REQUIRED ACTION
Print exactly the first lines of the records. Stop after the line containing "orange circle: moved 1 px left", and leave every picture out.

ENTRIES PROVIDED
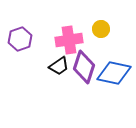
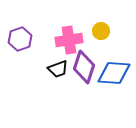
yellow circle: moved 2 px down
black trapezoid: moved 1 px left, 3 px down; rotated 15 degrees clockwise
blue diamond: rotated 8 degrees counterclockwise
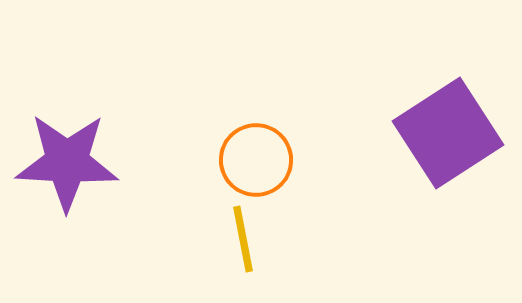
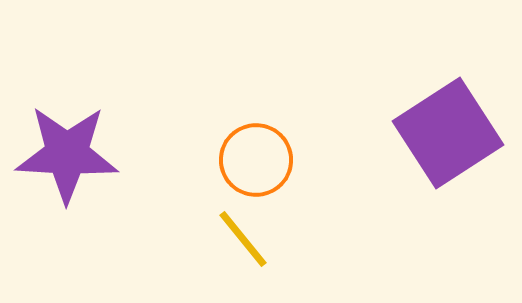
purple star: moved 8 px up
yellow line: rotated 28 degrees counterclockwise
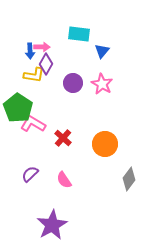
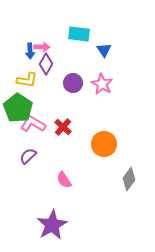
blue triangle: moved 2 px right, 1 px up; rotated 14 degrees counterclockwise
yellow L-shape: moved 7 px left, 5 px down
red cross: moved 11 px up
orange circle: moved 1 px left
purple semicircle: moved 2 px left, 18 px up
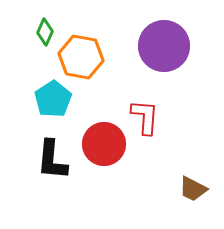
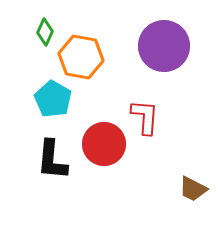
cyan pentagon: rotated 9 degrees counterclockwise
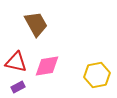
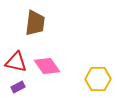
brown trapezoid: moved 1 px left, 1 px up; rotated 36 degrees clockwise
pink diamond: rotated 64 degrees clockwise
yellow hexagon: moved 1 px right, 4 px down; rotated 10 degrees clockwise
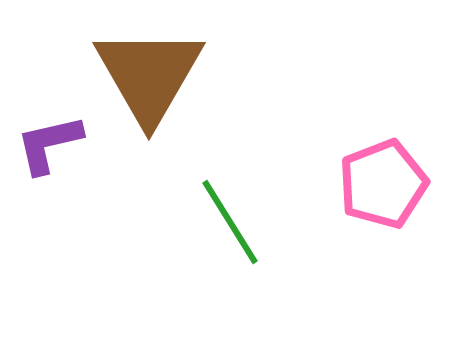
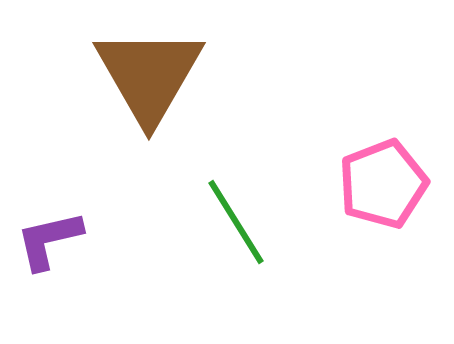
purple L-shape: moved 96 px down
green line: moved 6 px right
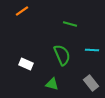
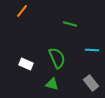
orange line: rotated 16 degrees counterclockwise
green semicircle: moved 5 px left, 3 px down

PROBLEM SOLUTION
yellow circle: moved 2 px down
black trapezoid: moved 1 px left, 3 px down; rotated 15 degrees clockwise
blue diamond: rotated 8 degrees counterclockwise
purple star: moved 8 px up
yellow line: rotated 28 degrees counterclockwise
blue triangle: moved 2 px right, 1 px up; rotated 14 degrees counterclockwise
yellow L-shape: moved 7 px left, 5 px down
red cross: moved 11 px up
orange circle: moved 1 px left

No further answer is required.